#### TO DO
Look through the material below. Return exactly the lines from the one with "none -> brown round brick B8 level 1" through the one with "white tile F5", both included.

#### RECORDS SUPPLIED
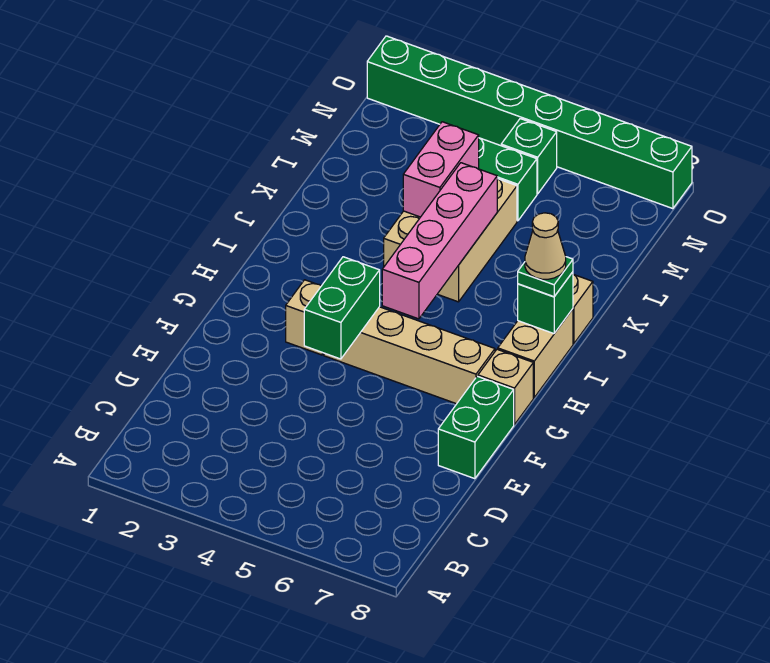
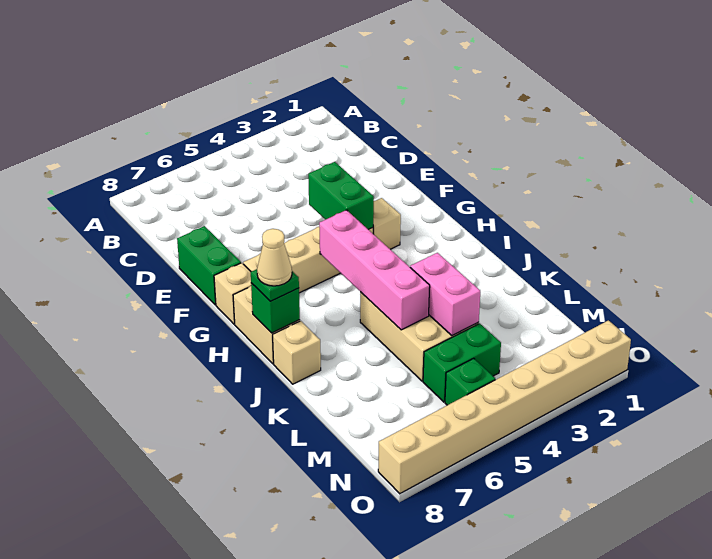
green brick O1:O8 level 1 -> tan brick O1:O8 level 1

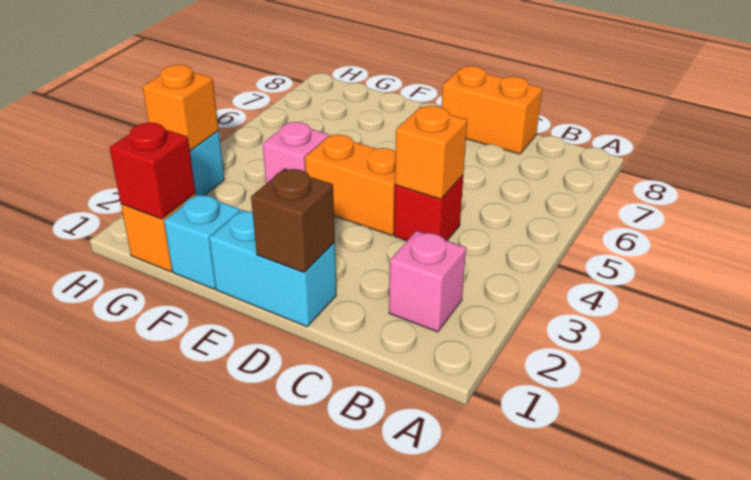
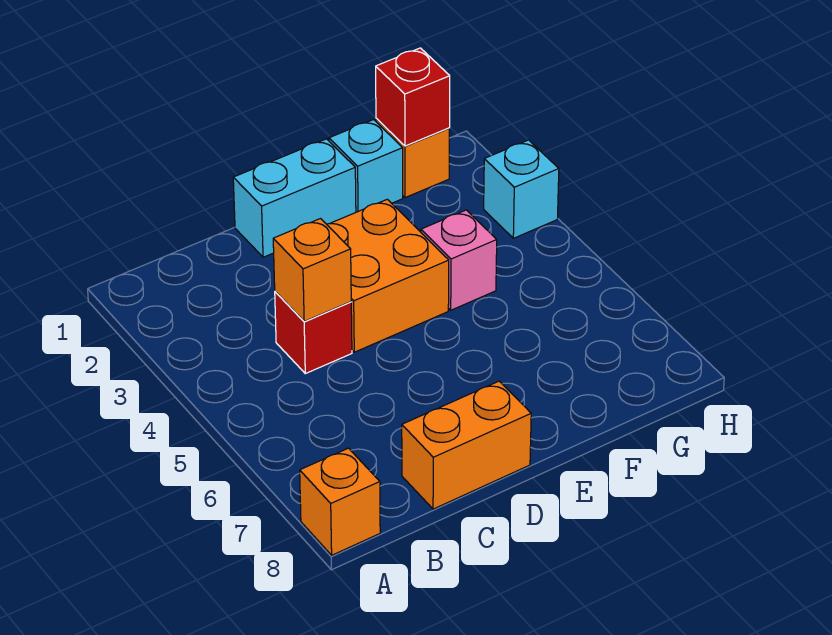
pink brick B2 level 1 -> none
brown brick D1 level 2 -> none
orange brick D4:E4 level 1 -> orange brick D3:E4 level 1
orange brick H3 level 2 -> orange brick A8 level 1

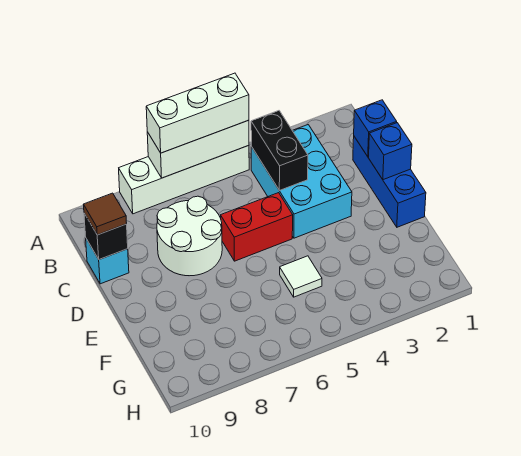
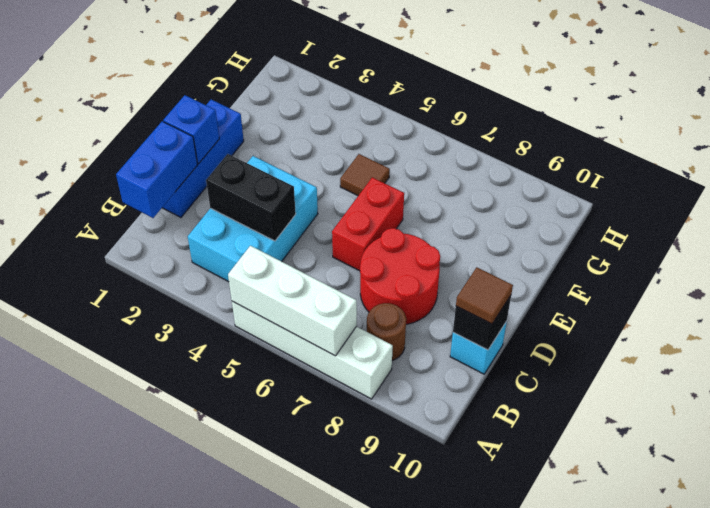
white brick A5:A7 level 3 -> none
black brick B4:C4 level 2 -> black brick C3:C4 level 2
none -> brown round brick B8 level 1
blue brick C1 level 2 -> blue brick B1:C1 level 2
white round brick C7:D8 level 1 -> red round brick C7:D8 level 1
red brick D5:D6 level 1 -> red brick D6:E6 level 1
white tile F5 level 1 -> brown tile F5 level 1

...

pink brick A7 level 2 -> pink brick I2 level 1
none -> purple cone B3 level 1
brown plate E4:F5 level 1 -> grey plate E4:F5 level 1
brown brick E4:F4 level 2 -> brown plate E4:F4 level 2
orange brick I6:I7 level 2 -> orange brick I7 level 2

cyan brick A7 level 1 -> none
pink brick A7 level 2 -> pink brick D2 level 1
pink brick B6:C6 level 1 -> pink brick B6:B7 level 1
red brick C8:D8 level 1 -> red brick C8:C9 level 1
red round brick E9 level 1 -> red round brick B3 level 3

* * *

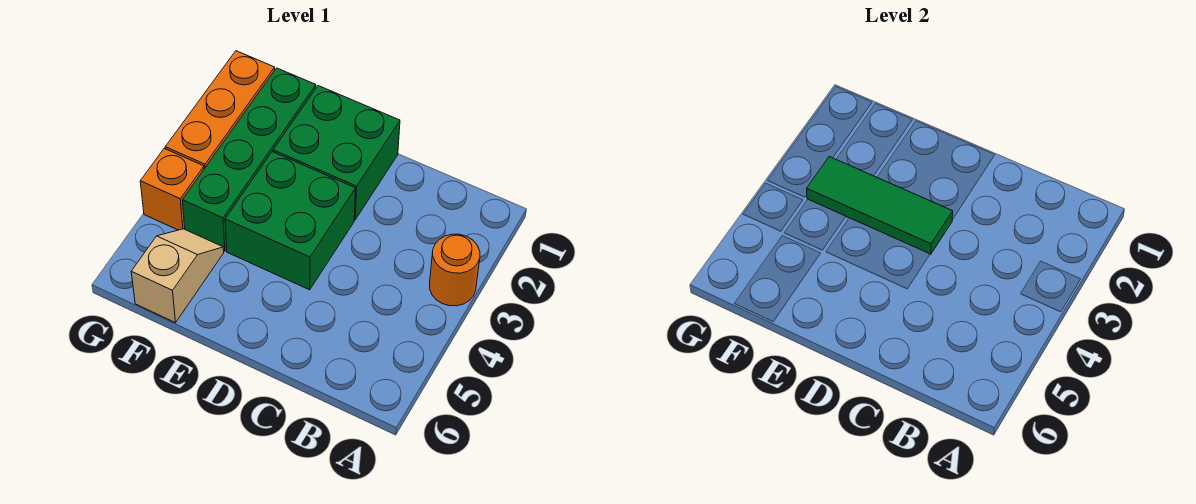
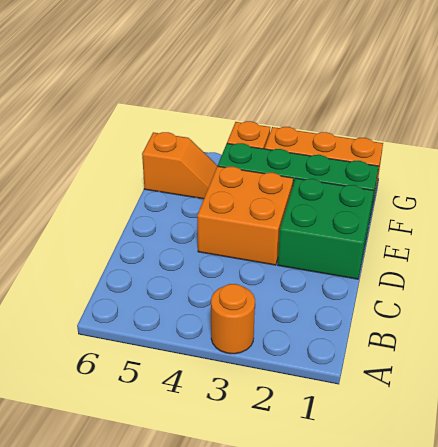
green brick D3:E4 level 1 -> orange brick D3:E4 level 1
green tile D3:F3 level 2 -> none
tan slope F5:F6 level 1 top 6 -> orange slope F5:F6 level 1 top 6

#### WRITTEN ANSWER
none -> brown round brick B8 level 1
blue brick C1 level 2 -> blue brick B1:C1 level 2
white round brick C7:D8 level 1 -> red round brick C7:D8 level 1
red brick D5:D6 level 1 -> red brick D6:E6 level 1
white tile F5 level 1 -> brown tile F5 level 1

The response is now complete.